● **Assignment**
Start with the line that holds "U1 pin VSS: none -> GND". Please copy it and each remaining line below exactly, leaving pictures out.

● **Input material**

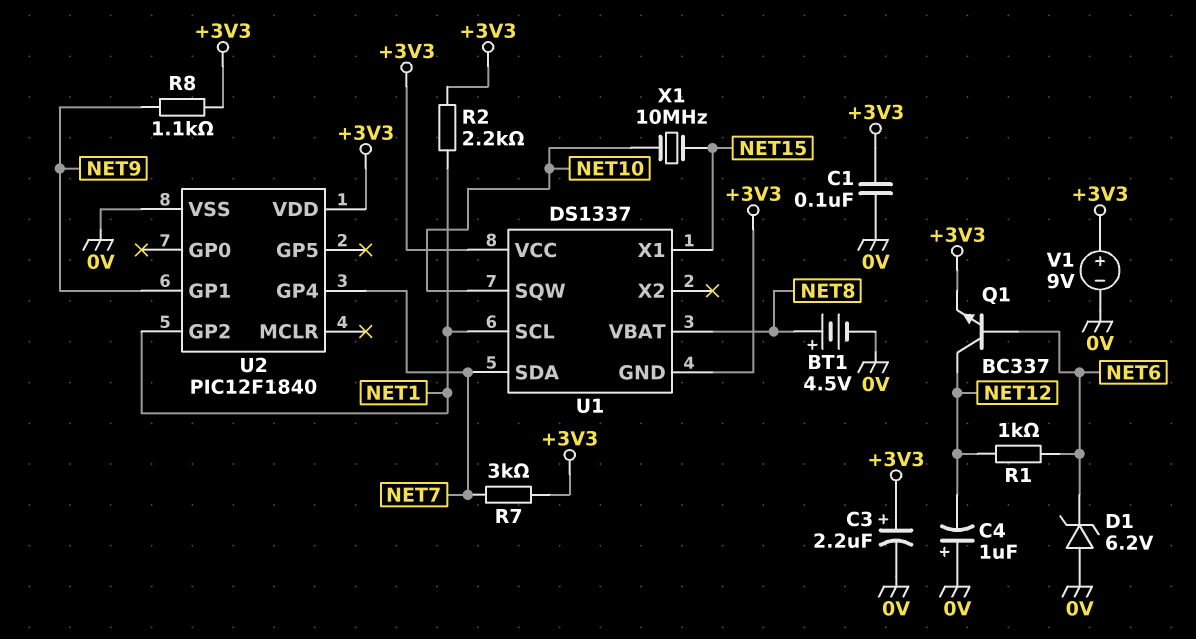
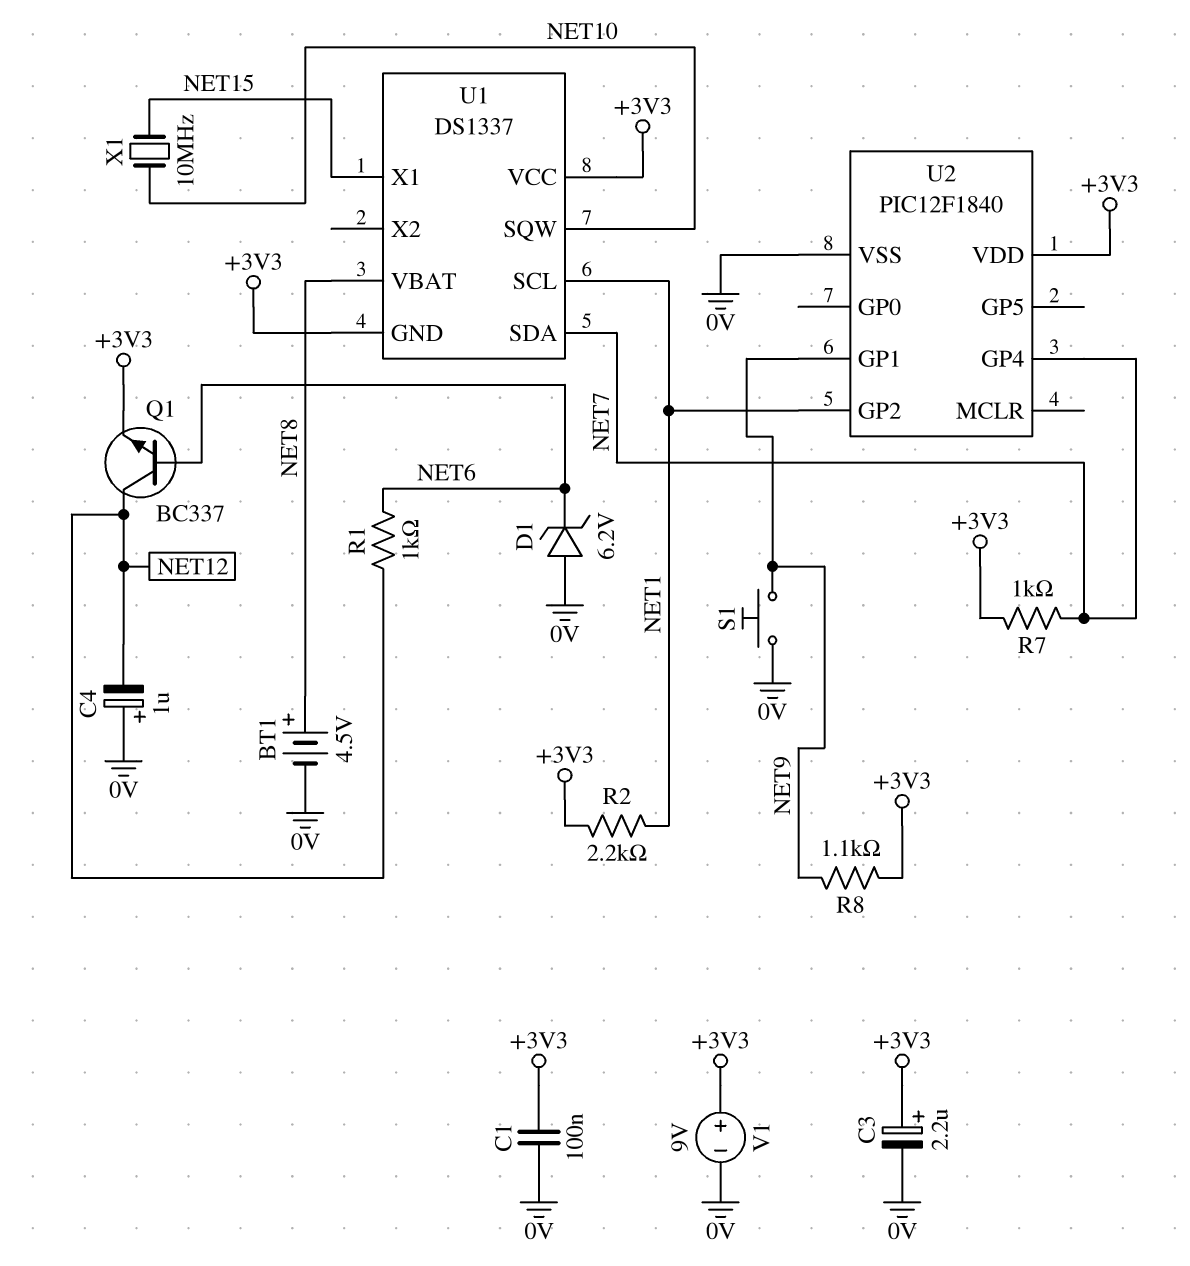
R7: 3k (+3V3, NET7) -> 1k (+3V3, NET7)
S1: none -> button (0V, NET9)

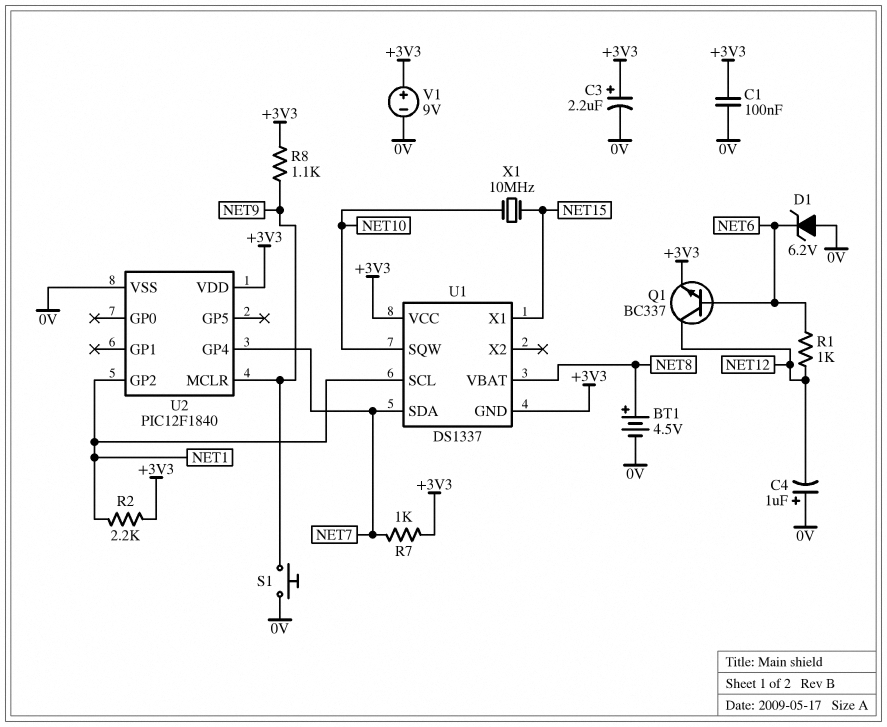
U2 pin GP1: NET9 -> none
U2 pin MCLR: none -> NET9

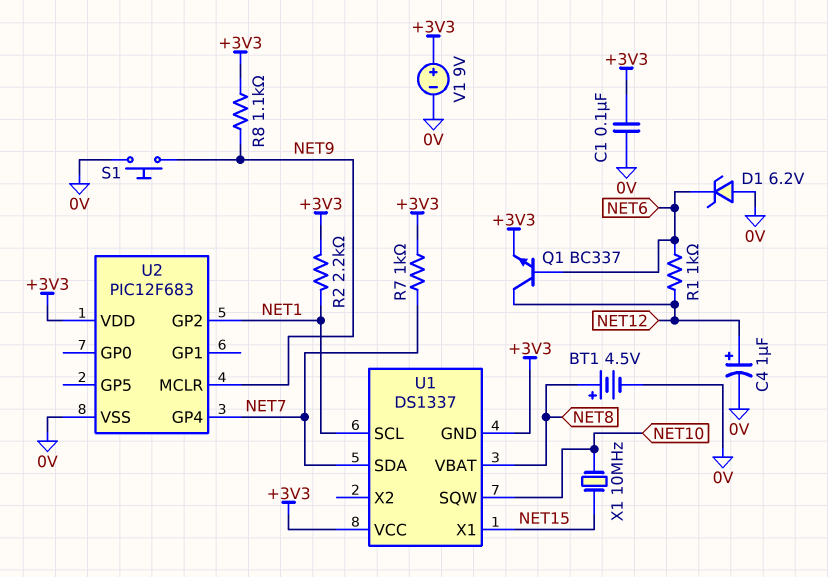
C3: 2.2uF (plus +3V3, minus 0V) -> none
C4: 1uF (plus 0V, minus NET12) -> 1uF (plus NET12, minus 0V)
U2: PIC12F1840 -> PIC12F683

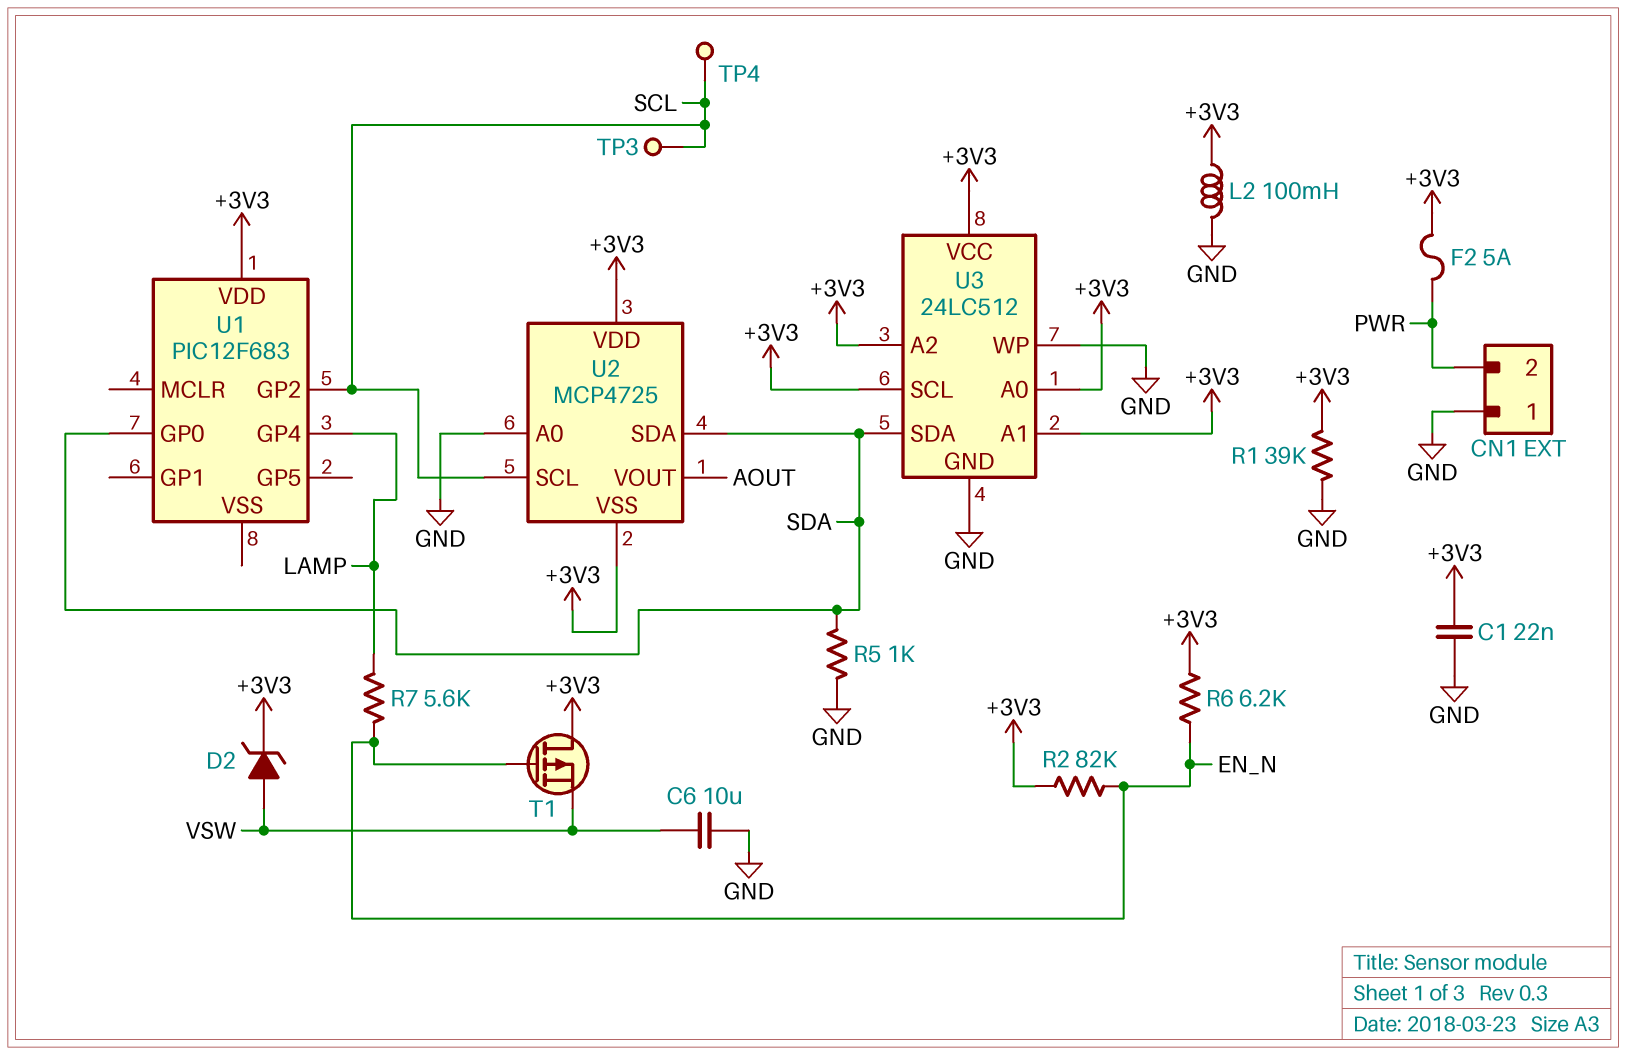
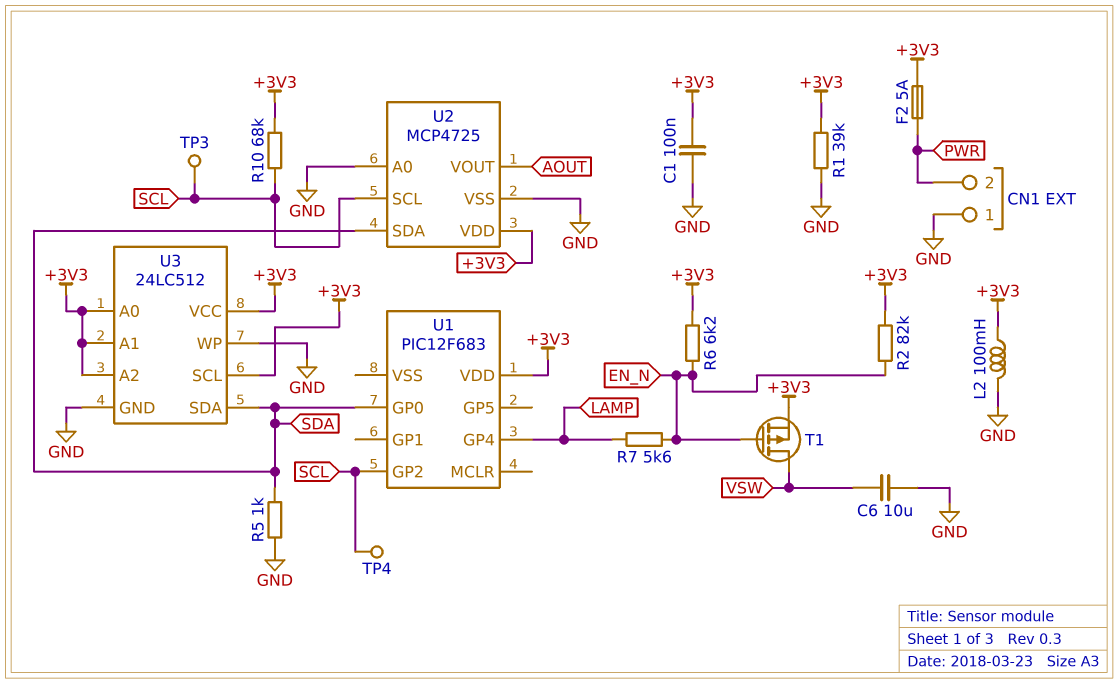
C1: 22nF (+3V3, GND) -> 100nF (+3V3, GND)
D2: zener (A VSW, K +3V3) -> none
R10: none -> 68k (+3V3, SCL)
T1: PMOS (G EN_N, D +3V3, S VSW) -> PMOS (G EN_N, D VSW, S +3V3)
U2 pin VSS: +3V3 -> GND

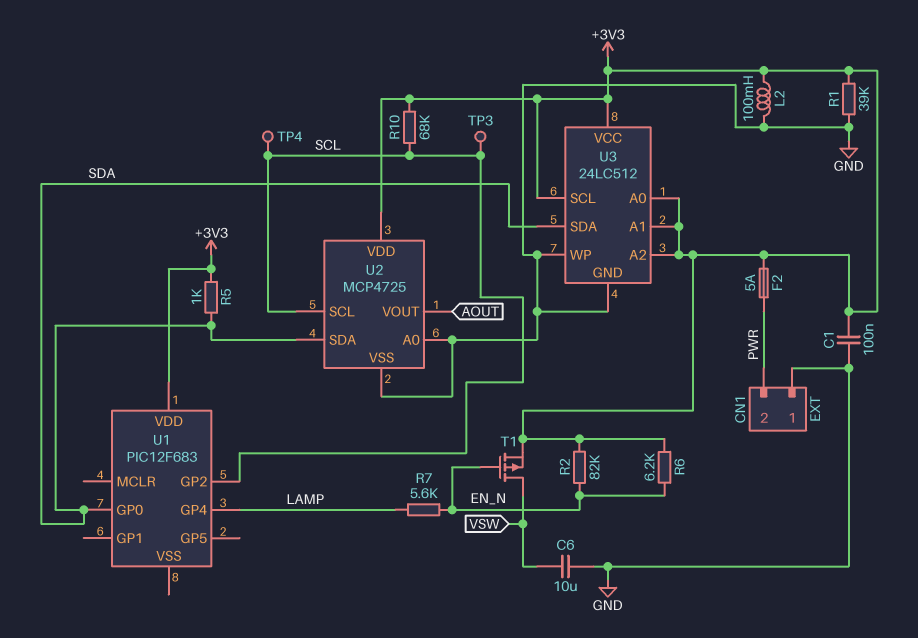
R5: 1k (GND, SDA) -> 1k (+3V3, SDA)

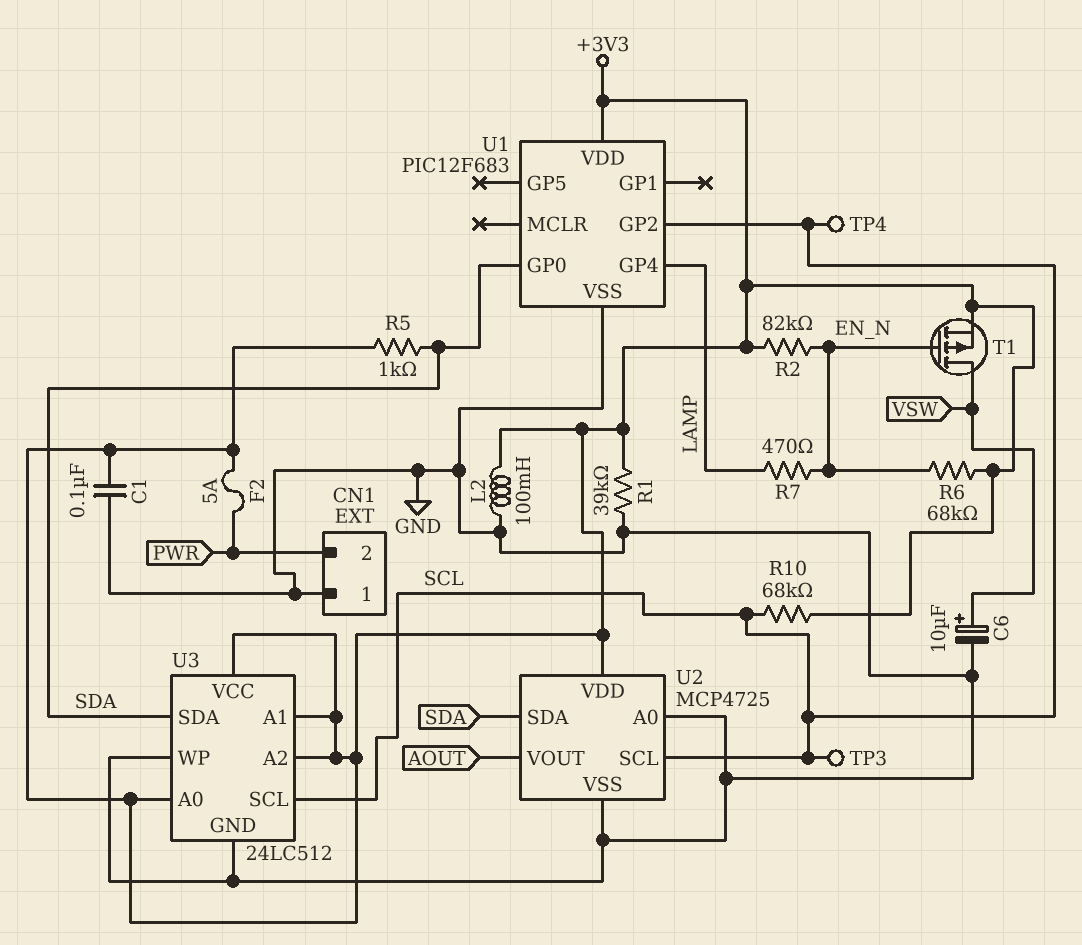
C6: 10uF (GND, VSW) -> 10uF (plus VSW, minus GND)
R6: 6.2k (+3V3, EN_N) -> 68k (+3V3, EN_N)
R7: 5.6k (EN_N, LAMP) -> 470 (EN_N, LAMP)
U1 pin VSS: none -> GND
U3 pin SCL: +3V3 -> SCL

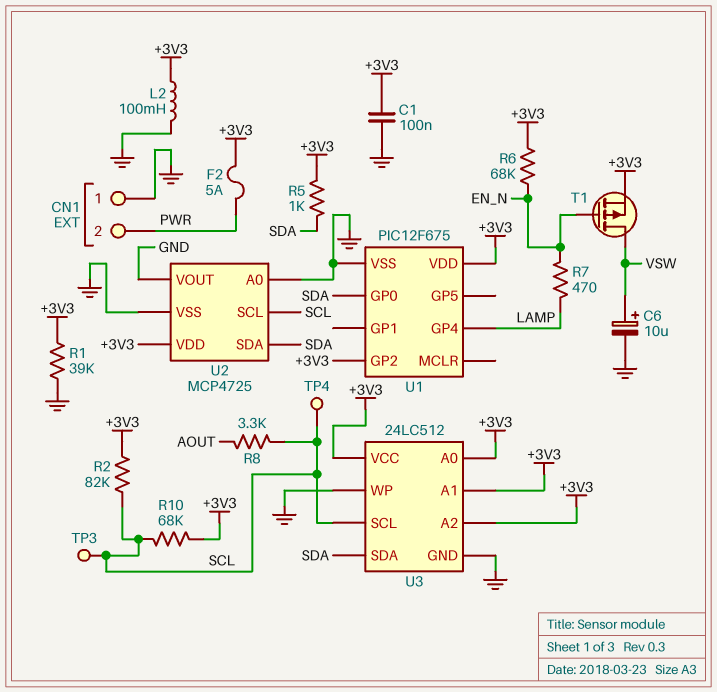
R2: 82k (+3V3, EN_N) -> 82k (+3V3, SCL)
R8: none -> 3.3k (AOUT, SCL)
U1: PIC12F683 -> PIC12F675
U1 pin GP2: SCL -> +3V3
U2 pin VOUT: AOUT -> GND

● **Output of the exercise**
U1 pin VSS: none -> GND
U3 pin SCL: +3V3 -> SCL

R2: 82k (+3V3, EN_N) -> 82k (+3V3, SCL)
R8: none -> 3.3k (AOUT, SCL)
U1: PIC12F683 -> PIC12F675
U1 pin GP2: SCL -> +3V3
U2 pin VOUT: AOUT -> GND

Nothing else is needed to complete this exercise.